RAW DATA:
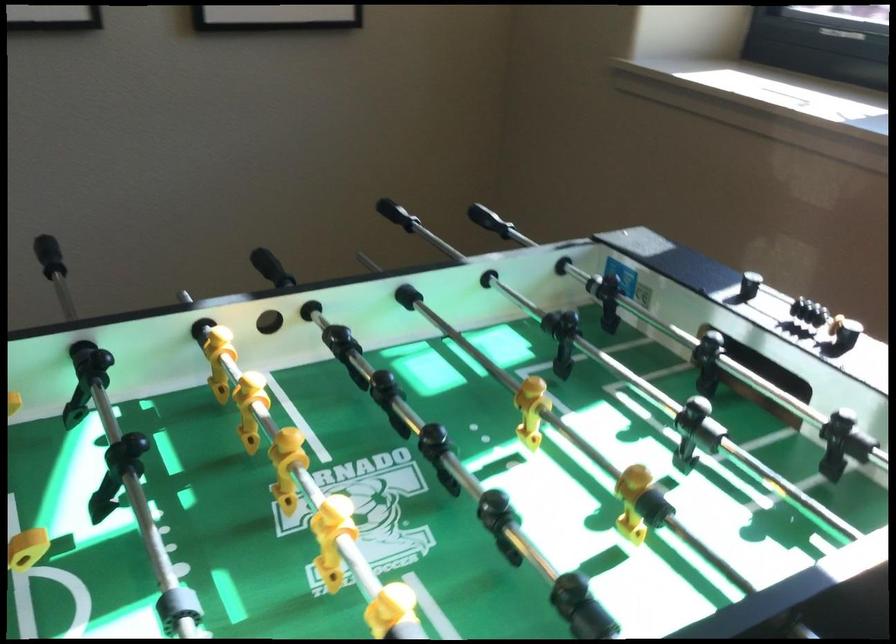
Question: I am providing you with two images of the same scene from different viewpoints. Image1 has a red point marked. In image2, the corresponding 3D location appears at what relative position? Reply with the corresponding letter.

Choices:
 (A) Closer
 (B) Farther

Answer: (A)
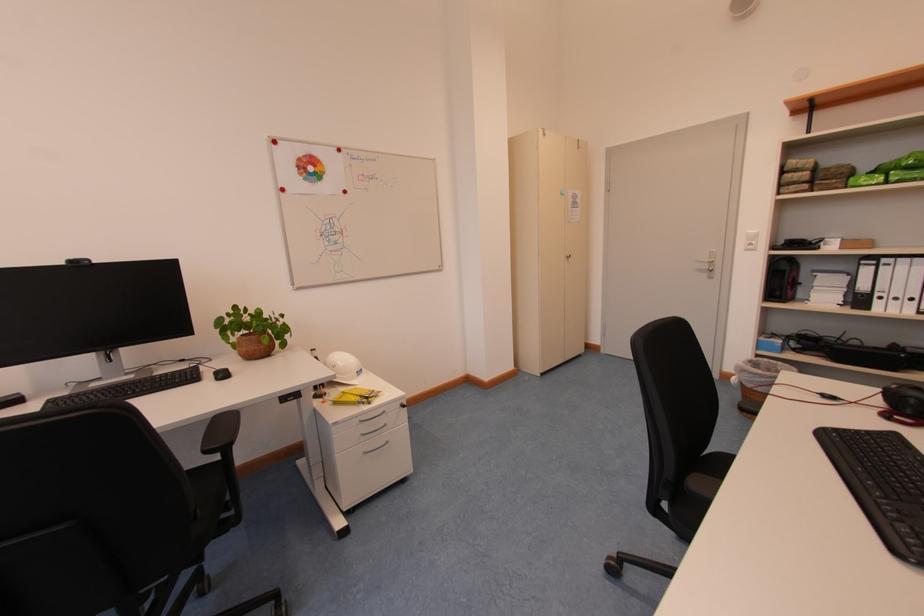
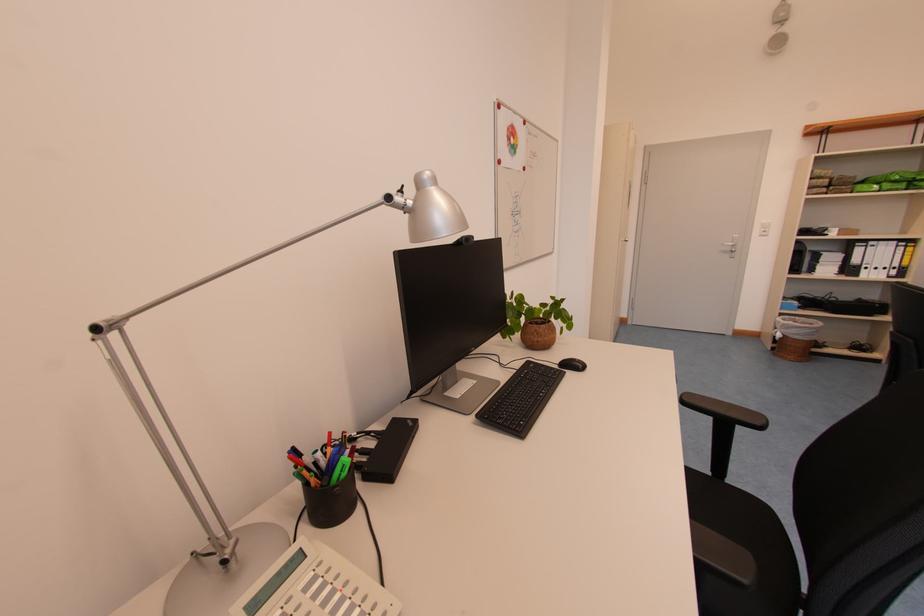
The point at (x=787, y=365) is marked in the first image. Where is the corresponding point in the second image?

(805, 321)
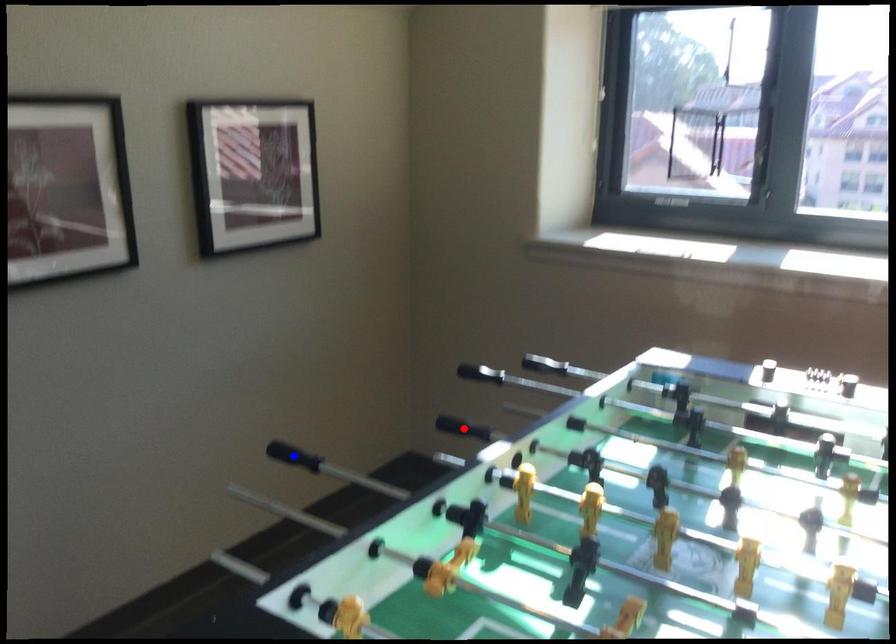
Question: Which of the two points in the image is closer to the camera?

Choices:
 (A) Blue point is closer.
 (B) Red point is closer.

Answer: (A)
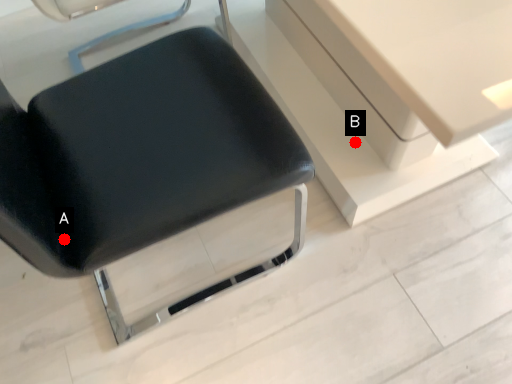
Question: Two points are circled on the image, labeled by A and B beside each circle. Which point is closer to the camera?

Choices:
 (A) A is closer
 (B) B is closer

Answer: (A)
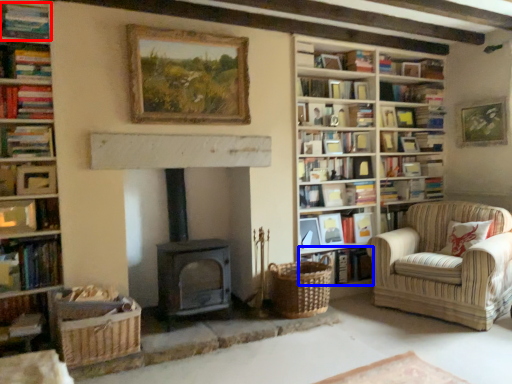
Question: Which object appears farthest to the camera in this image, book (highlighted by a red box) or book (highlighted by a blue box)?

Choices:
 (A) book
 (B) book

Answer: (B)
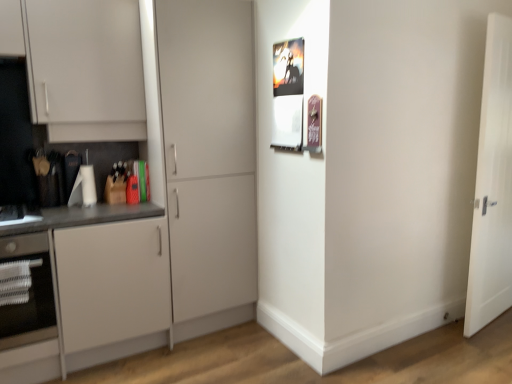
Question: Should I look upward or downward to see white glossy oven at lower left?

Choices:
 (A) up
 (B) down

Answer: (B)

Question: Are white glossy oven at lower left and white wooden door at right, which is the first door from right to left, beside each other?

Choices:
 (A) yes
 (B) no

Answer: (B)

Question: Does white glossy oven at lower left come in front of white wooden door at right, marked as the 2th door in a left-to-right arrangement?

Choices:
 (A) yes
 (B) no

Answer: (A)

Question: Is white glossy oven at lower left looking in the opposite direction of white wooden door at right, which is the first door from right to left?

Choices:
 (A) yes
 (B) no

Answer: (B)

Question: Is white glossy oven at lower left located outside white wooden door at right, which is the first door from right to left?

Choices:
 (A) yes
 (B) no

Answer: (A)

Question: Is white glossy oven at lower left further to the viewer compared to white wooden door at right, marked as the 2th door in a left-to-right arrangement?

Choices:
 (A) yes
 (B) no

Answer: (B)

Question: Is white glossy oven at lower left thinner than white wooden door at right, marked as the 2th door in a left-to-right arrangement?

Choices:
 (A) no
 (B) yes

Answer: (A)

Question: Considering the relative sizes of white wooden door at right, marked as the 2th door in a left-to-right arrangement, and white glossy oven at lower left in the image provided, is white wooden door at right, marked as the 2th door in a left-to-right arrangement, bigger than white glossy oven at lower left?

Choices:
 (A) no
 (B) yes

Answer: (B)

Question: Is white wooden door at right, marked as the 2th door in a left-to-right arrangement, in contact with white glossy oven at lower left?

Choices:
 (A) no
 (B) yes

Answer: (A)

Question: Is white wooden door at right, which is the first door from right to left, positioned far away from white glossy oven at lower left?

Choices:
 (A) no
 (B) yes

Answer: (B)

TO DO: Please count the lines in the material that contain the word "right", and give only that number.

RESULT OF THE TASK: 9